[DATASET RECORDS — start]
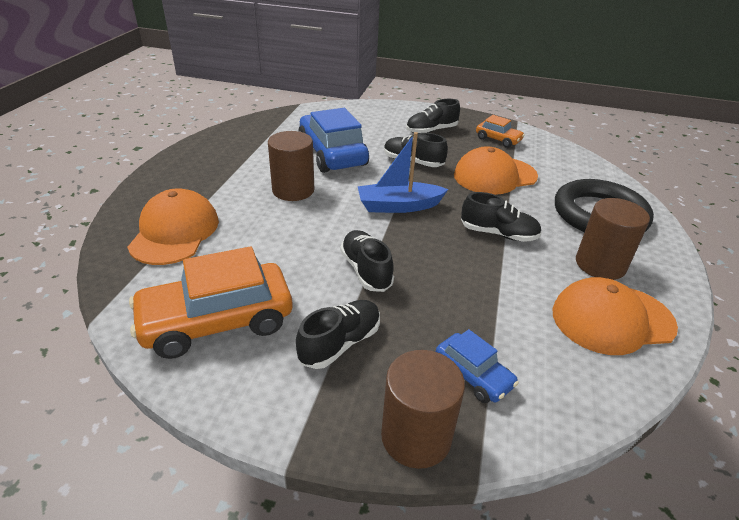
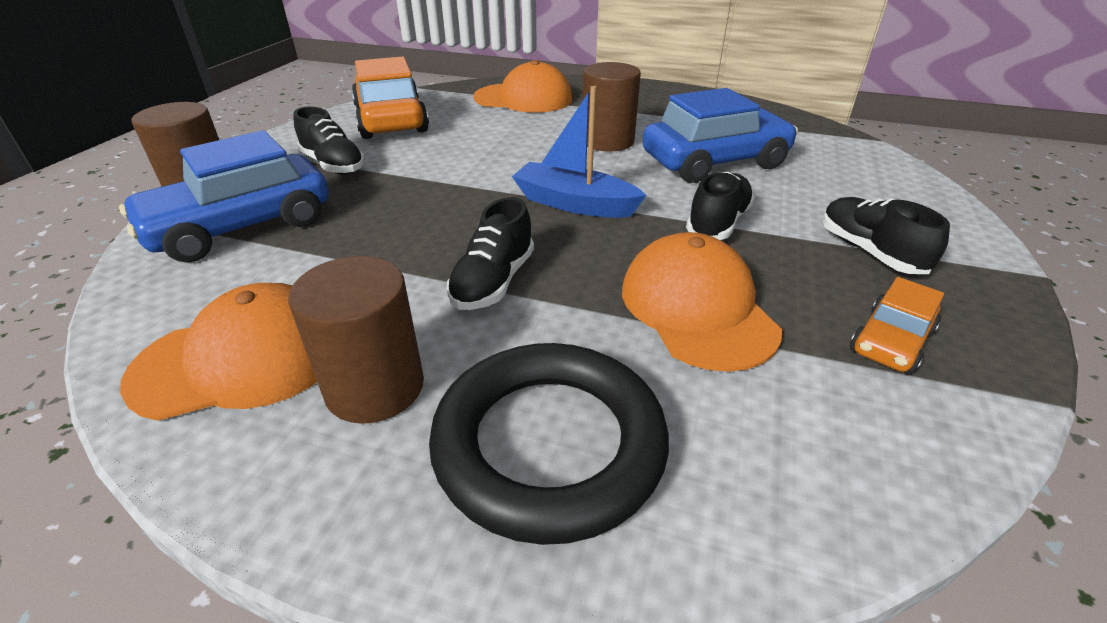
camera: 95 degrees right, 0 degrees up
black shoe [340,230,394,292] -> none
blue boat [357,132,448,213] -> blue boat turned 60 degrees counterclockwise [512,86,647,218]
blue car [436,329,519,403] -> blue car [119,130,329,263], size x1.95
orange cap [552,277,678,355] -> orange cap turned 75 degrees clockwise [120,283,317,421]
[DATASET RECORDS — finish]
TRY IT: Copy each line in the entries above where "degrees" turns up.

OUTPUT FOR THIS TASK:
camera: 95 degrees right, 0 degrees up
blue boat [357,132,448,213] -> blue boat turned 60 degrees counterclockwise [512,86,647,218]
orange cap [552,277,678,355] -> orange cap turned 75 degrees clockwise [120,283,317,421]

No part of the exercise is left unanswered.